- [Exercise description] Each entry is to be given again word for word; images are dropped.

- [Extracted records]
—————
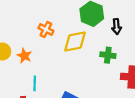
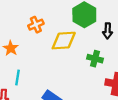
orange cross: (46, 29) -> (36, 25), turned 32

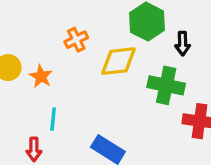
green cross: (95, 59) -> (166, 85), size x1.5

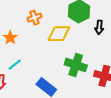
green cross: (166, 85) -> (76, 65), moved
cyan line: (53, 119) -> (15, 65), turned 40

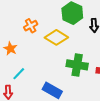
yellow diamond: (59, 34) -> (56, 37), turned 40

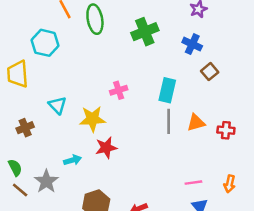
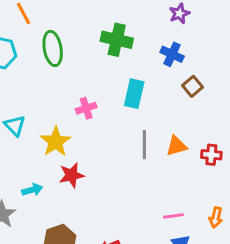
green ellipse: (95, 19) -> (53, 48), moved
green cross: (145, 32) -> (117, 40), turned 35
cyan rectangle: (167, 90) -> (134, 94), moved
yellow star: (92, 119) -> (56, 142), turned -30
—————
- [Completed exercise]
orange cross: (46, 29) -> (36, 25), turned 32

green cross: (95, 59) -> (166, 85), size x1.5

green cross: (166, 85) -> (76, 65), moved
cyan line: (53, 119) -> (15, 65), turned 40

yellow diamond: (59, 34) -> (56, 37), turned 40

green ellipse: (95, 19) -> (53, 48), moved
green cross: (145, 32) -> (117, 40), turned 35
cyan rectangle: (167, 90) -> (134, 94), moved
yellow star: (92, 119) -> (56, 142), turned -30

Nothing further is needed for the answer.